> [Task item]:
Look through the data below and show every line that includes "degrees".
Content starts
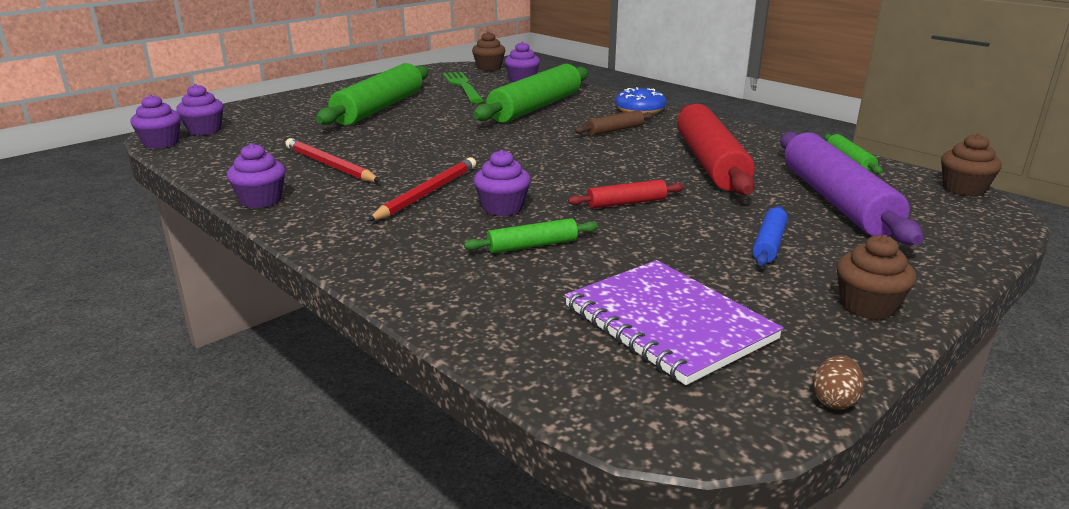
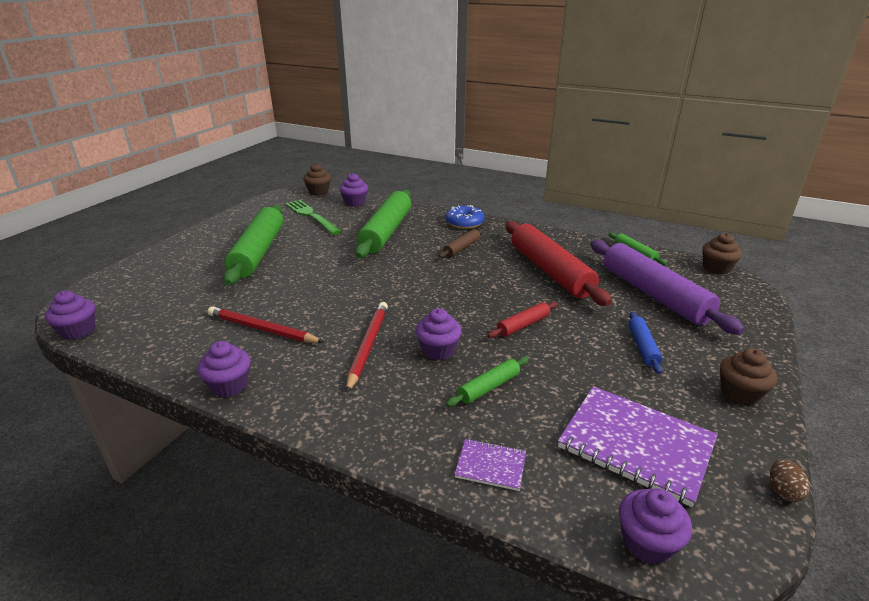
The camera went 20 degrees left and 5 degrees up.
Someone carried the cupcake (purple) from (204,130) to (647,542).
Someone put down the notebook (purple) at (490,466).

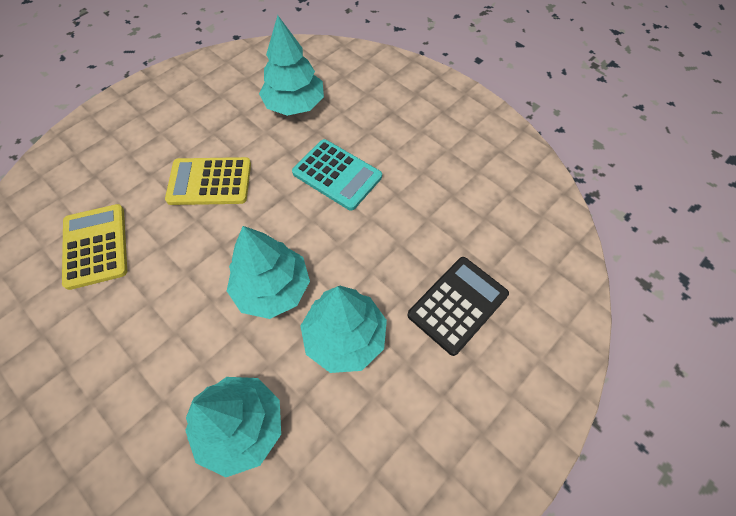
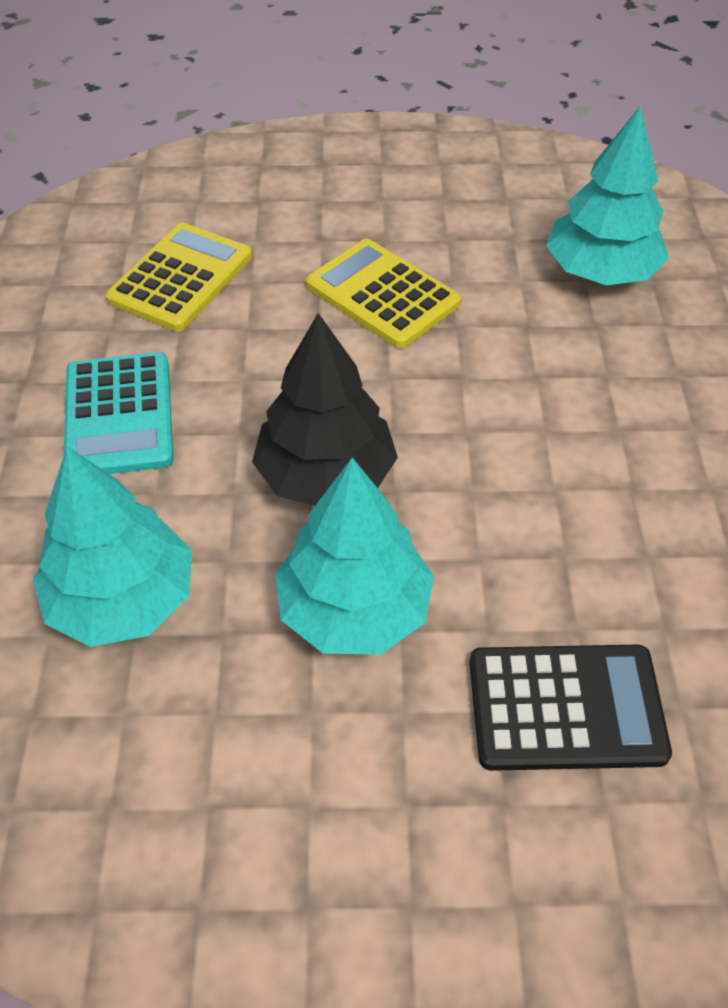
The camera went 45 degrees right and 10 degrees down.
Someone carried the calculator (turquoise) from (337,175) to (119,415).
Someone repainted the tree (turquoise) at (272,288), which became the tree (black) at (325,475).

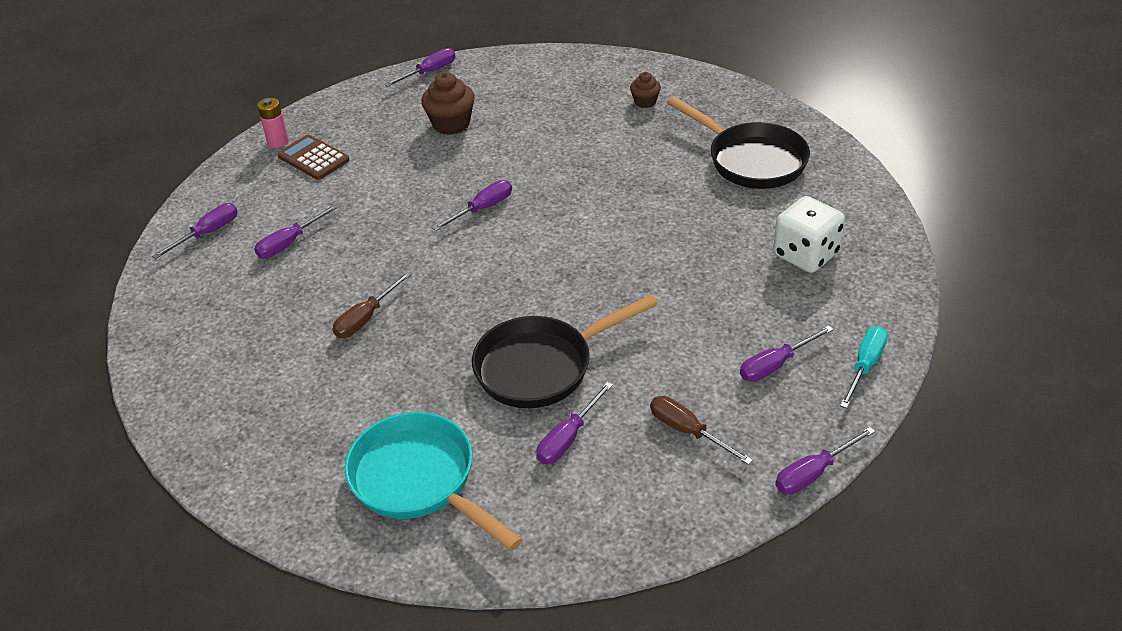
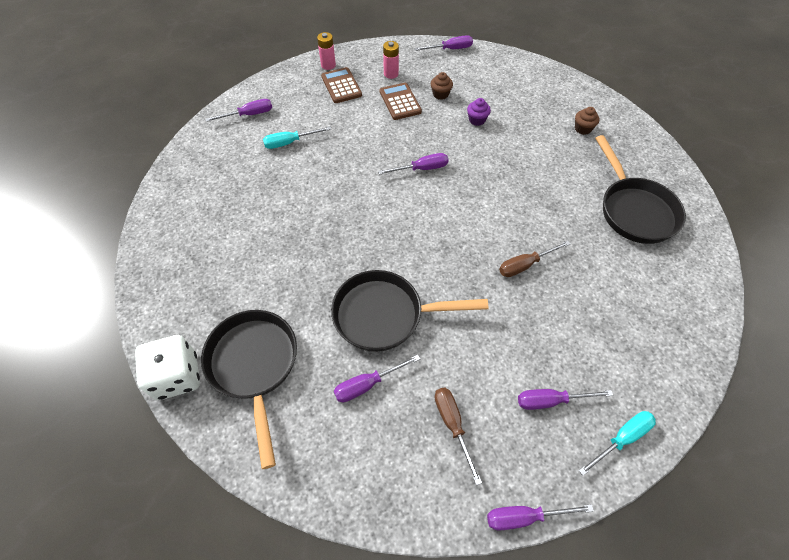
The camera went 25 degrees right and 15 degrees up.
Someone scaled the cupcake (brown) at (451,124) by 0.58.
Someone carried the dice (white) from (805,255) to (177,376).
Someone repainted the screwdriver (purple) at (290,243), which became the screwdriver (turquoise) at (290,142).
Someone carried the screwdriver (brown) from (366,318) to (525,265).
Someone repainted the pan (turquoise) at (419,480), which became the pan (black) at (254,366).
Someone put down the battery (pink) at (391,74).
Someone put down the calculator (brown) at (400,102).
Someone put down the cupcake (purple) at (477,120).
Content ends
> [Answer to this exercise]:
The camera went 20 degrees left and 5 degrees up.
The camera went 45 degrees right and 10 degrees down.
The camera went 25 degrees right and 15 degrees up.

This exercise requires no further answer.